◆ WORK TO COMPLETE: What you return should be the full listing, copied exactly and stripped of its pictures.
****************************************
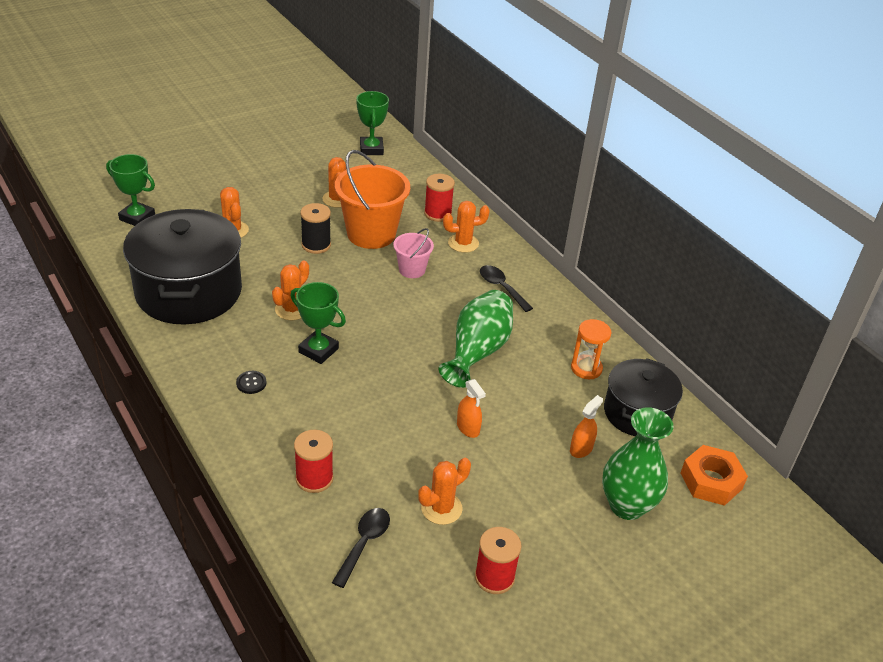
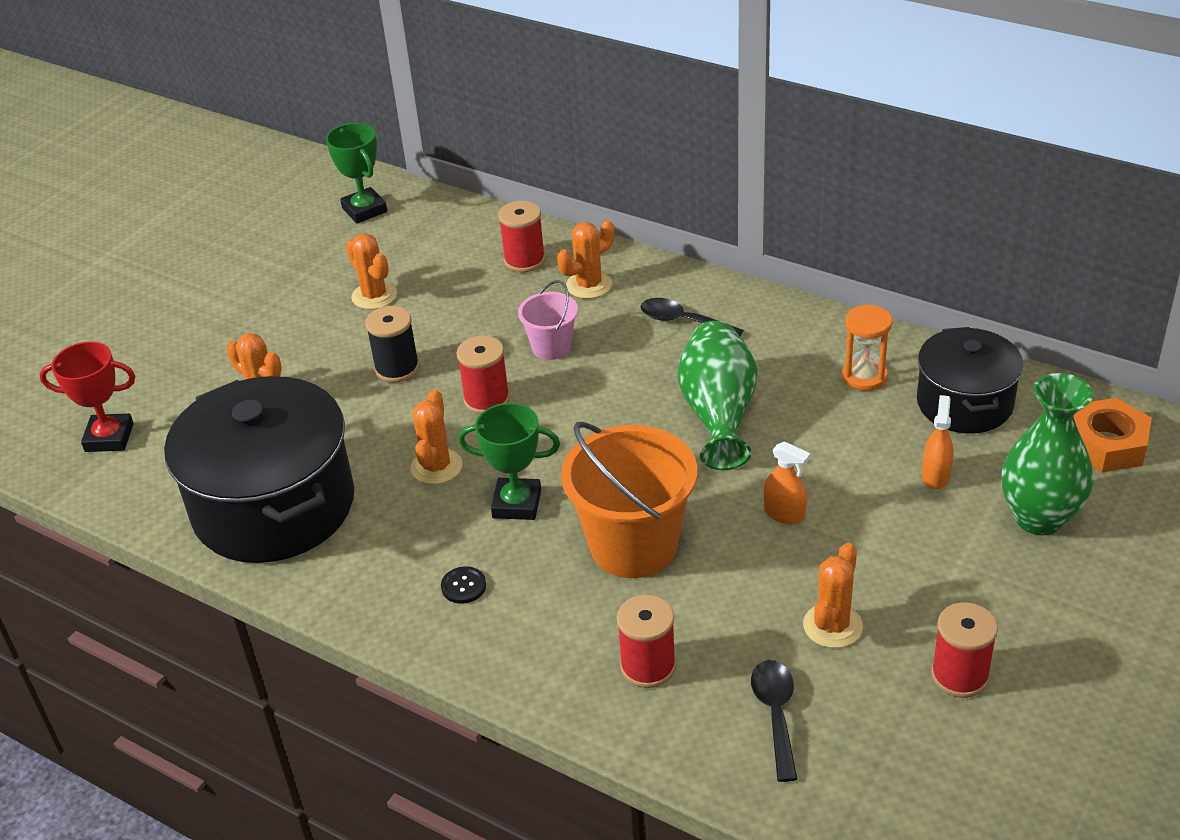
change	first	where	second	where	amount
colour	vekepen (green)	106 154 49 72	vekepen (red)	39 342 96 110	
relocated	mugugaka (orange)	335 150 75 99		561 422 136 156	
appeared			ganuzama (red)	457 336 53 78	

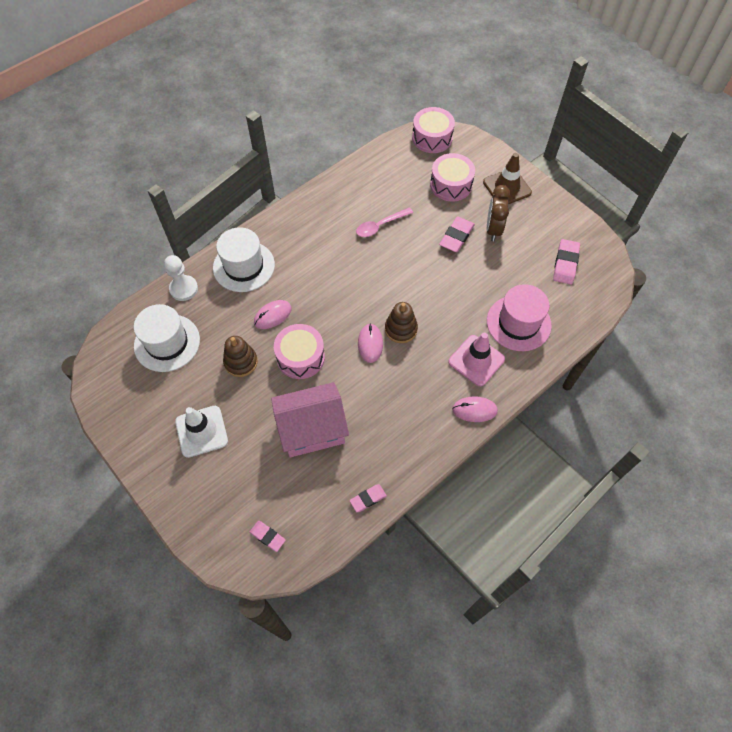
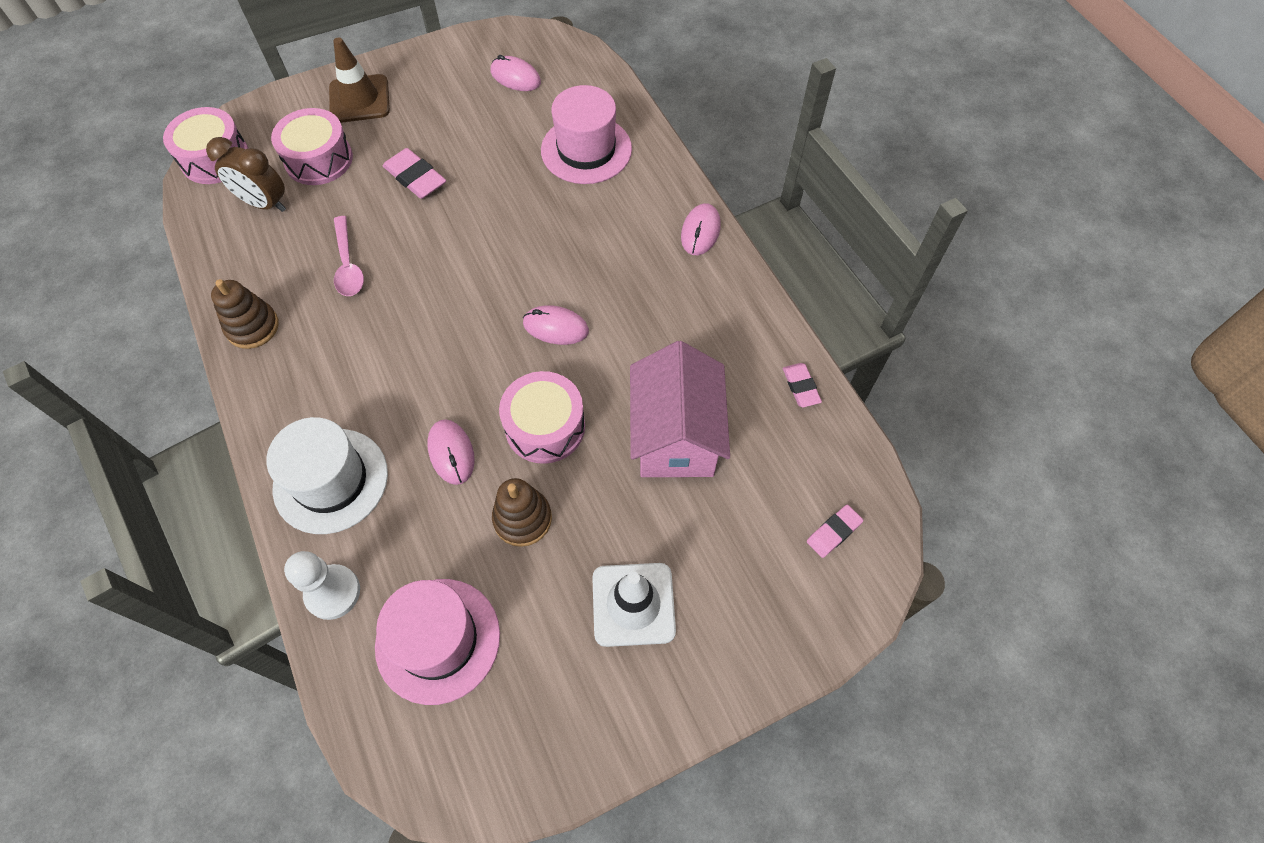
change	first	where	second	where	amount
colour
****************************************
◆ REPLY:
change	first	where	second	where	amount
colour	vekepen (green)	106 154 49 72	vekepen (red)	39 342 96 110	
relocated	mugugaka (orange)	335 150 75 99		561 422 136 156	
appeared			ganuzama (red)	457 336 53 78	

change	first	where	second	where	amount
colour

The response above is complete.